**TASK TO CARRY OUT**
Put the records into a Markdown table with the columns "Row" and "Line", one numbered row per line and no blank lines. Begin at the line containing "figure [224, 386]" and stop after the line containing "I want to click on Tamer, so".

-------- ENTRIES PROVIDED --------

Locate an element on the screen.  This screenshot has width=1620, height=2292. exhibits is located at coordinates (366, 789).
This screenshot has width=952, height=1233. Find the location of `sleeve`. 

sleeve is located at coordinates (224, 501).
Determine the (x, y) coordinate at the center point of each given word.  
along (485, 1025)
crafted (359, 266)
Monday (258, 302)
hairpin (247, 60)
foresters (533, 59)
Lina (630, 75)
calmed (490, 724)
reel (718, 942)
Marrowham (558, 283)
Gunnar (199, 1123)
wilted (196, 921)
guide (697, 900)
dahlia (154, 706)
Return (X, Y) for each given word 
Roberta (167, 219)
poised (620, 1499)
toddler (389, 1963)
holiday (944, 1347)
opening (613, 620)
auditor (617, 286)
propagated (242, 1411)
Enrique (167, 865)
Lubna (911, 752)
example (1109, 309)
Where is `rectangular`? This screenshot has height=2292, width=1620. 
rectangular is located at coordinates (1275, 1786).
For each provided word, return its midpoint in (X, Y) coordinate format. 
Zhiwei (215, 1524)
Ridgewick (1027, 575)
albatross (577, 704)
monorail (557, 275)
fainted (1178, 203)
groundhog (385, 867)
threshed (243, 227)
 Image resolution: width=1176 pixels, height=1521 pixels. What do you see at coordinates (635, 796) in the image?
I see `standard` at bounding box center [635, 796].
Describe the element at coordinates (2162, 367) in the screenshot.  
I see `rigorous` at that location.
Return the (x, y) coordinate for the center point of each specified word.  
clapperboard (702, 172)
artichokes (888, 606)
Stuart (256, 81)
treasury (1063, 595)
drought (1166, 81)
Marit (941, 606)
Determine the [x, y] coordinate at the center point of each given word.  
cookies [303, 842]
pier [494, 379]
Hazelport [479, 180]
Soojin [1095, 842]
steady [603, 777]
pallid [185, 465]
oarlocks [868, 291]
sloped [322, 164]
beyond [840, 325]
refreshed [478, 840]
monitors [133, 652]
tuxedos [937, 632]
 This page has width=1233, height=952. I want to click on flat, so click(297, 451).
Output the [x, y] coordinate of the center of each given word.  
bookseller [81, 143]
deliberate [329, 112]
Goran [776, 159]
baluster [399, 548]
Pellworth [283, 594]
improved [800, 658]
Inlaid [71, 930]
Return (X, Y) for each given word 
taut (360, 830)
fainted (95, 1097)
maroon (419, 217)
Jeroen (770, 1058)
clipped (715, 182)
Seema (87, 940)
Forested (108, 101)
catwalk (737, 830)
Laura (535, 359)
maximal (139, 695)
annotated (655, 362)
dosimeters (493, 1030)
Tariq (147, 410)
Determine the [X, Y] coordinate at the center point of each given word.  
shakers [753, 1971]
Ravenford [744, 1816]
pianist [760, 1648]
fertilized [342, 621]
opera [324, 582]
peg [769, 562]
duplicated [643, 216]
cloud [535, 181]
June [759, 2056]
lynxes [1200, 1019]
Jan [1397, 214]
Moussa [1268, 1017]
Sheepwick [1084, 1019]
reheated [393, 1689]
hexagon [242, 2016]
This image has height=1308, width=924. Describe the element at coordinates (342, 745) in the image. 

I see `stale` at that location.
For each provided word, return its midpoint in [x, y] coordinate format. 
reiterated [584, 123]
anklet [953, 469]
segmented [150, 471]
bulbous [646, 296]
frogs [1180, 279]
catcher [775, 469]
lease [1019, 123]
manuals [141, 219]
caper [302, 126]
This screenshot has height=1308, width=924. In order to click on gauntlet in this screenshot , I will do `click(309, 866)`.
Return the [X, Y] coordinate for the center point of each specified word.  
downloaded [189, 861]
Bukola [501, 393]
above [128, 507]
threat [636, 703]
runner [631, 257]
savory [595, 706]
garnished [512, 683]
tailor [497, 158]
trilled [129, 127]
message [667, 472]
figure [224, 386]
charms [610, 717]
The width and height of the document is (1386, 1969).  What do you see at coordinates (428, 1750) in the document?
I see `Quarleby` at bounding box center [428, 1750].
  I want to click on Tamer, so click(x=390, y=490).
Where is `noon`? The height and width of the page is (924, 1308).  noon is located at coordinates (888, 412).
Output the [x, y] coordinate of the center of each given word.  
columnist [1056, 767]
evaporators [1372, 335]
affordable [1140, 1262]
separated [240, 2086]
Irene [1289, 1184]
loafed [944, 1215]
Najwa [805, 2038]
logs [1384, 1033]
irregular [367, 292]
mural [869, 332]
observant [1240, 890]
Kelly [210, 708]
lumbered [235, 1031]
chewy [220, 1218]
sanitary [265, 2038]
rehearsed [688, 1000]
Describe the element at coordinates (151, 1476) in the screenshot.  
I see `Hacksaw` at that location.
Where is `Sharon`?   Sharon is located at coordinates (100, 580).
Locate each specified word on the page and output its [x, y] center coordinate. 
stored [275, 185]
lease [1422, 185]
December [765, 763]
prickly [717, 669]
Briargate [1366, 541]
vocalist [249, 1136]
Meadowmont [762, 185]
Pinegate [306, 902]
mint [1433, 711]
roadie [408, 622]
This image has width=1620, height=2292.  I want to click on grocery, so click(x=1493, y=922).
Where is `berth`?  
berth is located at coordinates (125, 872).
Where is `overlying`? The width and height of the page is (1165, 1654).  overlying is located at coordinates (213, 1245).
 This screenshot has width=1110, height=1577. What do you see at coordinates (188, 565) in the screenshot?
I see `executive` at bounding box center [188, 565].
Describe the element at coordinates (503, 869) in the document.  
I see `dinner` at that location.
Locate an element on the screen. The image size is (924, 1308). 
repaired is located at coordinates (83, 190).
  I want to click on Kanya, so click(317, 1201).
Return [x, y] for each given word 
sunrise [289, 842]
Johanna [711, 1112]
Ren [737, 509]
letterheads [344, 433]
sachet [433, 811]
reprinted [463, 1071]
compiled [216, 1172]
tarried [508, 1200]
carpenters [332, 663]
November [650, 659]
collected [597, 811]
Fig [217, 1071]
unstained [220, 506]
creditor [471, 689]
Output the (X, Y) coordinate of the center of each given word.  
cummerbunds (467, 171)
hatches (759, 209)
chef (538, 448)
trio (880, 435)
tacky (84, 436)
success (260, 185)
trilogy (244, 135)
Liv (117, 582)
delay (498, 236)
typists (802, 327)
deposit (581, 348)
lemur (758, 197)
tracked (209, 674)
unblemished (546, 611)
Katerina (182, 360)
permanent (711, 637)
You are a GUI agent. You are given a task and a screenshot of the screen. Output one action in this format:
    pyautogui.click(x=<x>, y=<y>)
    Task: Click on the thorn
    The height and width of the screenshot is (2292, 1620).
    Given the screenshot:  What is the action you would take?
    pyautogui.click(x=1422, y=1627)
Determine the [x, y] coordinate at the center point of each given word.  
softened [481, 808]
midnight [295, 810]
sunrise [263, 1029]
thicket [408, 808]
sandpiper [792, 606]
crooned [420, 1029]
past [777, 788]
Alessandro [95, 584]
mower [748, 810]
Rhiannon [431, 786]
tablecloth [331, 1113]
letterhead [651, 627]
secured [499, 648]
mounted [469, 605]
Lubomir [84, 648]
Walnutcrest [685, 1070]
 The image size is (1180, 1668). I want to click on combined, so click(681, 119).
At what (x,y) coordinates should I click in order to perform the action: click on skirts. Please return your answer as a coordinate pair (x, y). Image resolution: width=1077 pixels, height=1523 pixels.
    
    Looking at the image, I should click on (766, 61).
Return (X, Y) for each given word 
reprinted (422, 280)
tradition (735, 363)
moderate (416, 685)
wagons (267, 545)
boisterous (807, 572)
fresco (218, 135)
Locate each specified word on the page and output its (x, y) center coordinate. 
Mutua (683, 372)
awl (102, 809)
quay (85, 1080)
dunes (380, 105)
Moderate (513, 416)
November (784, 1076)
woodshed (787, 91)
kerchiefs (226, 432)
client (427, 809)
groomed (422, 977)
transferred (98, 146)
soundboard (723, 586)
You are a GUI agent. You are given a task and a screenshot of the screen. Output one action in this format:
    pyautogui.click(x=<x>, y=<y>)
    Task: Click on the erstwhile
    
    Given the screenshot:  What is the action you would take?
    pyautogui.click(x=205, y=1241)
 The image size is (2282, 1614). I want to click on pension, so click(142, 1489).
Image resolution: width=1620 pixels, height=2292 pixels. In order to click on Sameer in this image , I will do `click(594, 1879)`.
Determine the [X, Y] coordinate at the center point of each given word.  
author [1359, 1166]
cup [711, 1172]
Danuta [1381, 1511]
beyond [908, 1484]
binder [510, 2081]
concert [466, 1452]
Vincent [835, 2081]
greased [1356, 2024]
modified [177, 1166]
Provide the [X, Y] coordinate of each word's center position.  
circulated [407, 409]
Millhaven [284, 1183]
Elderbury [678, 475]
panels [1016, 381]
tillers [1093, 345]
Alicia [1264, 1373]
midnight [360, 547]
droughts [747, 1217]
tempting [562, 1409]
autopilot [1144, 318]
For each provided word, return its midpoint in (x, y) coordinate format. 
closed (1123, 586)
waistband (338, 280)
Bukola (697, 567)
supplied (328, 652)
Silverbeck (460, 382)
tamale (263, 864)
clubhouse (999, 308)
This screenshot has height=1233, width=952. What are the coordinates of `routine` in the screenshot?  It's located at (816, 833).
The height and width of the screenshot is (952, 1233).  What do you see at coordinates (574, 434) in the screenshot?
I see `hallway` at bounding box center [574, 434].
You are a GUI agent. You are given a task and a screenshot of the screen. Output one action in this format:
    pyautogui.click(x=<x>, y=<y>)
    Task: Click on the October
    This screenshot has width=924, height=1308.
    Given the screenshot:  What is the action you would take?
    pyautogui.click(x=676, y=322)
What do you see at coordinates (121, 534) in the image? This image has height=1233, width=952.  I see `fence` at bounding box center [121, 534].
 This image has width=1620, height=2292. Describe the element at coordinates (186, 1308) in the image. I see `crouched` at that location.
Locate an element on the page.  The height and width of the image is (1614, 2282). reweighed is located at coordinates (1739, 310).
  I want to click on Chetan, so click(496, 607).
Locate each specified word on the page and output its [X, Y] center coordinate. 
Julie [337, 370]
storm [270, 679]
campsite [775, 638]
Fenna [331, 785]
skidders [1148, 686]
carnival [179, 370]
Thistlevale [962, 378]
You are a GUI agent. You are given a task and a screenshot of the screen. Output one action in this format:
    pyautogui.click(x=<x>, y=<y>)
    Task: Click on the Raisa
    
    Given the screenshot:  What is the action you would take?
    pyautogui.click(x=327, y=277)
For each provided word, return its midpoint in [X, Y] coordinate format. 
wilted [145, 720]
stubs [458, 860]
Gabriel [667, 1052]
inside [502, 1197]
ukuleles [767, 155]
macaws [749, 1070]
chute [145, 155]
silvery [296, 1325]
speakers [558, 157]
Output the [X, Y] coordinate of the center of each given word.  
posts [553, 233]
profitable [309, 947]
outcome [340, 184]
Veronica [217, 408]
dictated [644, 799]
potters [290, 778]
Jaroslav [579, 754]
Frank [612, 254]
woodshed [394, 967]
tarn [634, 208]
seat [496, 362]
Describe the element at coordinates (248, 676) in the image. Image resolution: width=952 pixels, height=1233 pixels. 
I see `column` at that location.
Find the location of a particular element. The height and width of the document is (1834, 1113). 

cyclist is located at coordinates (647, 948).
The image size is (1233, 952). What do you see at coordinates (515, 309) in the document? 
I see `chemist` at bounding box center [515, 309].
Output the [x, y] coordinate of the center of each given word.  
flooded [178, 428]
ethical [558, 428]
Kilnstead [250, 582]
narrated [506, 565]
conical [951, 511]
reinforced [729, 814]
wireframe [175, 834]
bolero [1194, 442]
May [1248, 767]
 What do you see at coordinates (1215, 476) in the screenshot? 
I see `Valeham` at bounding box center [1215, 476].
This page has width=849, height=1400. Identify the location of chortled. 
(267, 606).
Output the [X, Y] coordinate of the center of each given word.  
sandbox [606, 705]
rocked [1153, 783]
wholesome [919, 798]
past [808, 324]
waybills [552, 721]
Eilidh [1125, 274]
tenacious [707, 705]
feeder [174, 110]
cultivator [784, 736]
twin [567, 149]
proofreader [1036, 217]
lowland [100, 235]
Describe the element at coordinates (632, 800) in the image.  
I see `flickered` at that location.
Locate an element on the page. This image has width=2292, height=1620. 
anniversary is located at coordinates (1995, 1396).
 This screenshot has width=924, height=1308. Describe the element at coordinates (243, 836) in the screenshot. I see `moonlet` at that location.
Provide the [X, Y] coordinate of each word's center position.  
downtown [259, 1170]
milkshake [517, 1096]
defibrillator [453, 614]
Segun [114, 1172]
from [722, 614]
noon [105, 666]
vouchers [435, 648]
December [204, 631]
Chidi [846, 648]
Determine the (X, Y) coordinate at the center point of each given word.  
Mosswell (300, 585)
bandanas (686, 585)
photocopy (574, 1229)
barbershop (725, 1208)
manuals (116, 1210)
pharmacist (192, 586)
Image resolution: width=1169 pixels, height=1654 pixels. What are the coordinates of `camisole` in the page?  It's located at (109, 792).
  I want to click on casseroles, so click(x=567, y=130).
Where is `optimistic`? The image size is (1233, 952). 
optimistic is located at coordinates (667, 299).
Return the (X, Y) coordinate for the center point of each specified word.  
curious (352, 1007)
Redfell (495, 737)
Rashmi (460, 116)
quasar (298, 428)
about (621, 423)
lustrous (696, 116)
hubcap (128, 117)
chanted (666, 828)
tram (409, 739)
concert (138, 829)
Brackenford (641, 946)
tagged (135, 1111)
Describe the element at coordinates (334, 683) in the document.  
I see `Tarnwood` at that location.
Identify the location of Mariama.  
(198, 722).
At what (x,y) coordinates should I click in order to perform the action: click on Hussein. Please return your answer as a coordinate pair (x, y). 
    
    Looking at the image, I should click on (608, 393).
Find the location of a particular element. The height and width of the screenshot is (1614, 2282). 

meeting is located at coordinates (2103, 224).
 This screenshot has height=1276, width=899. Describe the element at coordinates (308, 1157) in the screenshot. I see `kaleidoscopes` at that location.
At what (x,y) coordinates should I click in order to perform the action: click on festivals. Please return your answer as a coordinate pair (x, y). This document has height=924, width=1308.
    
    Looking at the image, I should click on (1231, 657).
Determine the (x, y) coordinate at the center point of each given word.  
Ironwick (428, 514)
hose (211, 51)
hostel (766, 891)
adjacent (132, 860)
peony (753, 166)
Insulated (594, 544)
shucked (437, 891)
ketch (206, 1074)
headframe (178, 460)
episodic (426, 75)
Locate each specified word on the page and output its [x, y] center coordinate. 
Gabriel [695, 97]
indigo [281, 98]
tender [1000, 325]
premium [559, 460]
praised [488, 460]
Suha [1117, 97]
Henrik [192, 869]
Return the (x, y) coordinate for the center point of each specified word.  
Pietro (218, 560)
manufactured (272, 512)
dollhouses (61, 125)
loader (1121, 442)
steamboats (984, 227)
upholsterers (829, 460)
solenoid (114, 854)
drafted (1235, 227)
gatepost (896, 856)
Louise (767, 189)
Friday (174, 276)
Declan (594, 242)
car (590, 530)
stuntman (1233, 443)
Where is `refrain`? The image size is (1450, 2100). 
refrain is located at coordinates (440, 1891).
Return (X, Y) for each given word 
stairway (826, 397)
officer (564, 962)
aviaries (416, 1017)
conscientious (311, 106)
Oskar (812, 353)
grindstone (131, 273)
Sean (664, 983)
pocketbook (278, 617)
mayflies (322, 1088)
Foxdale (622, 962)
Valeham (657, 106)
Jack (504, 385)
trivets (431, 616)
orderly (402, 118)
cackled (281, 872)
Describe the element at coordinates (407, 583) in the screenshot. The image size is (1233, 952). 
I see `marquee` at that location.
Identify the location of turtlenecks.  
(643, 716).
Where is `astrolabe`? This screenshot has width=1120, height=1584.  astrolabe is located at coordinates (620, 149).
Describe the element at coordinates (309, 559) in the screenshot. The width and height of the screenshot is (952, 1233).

--------

**RESULT OF THE EXERCISE**
| Row | Line |
|---|---|
| 1 | figure [224, 386] |
| 2 | charms [610, 717] |
| 3 | The width and height of the document is (1386, 1969).  What do you see at coordinates (428, 1750) in the document? |
| 4 | I see `Quarleby` at bounding box center [428, 1750]. |
| 5 |   I want to click on Tamer, so click(x=390, y=490). |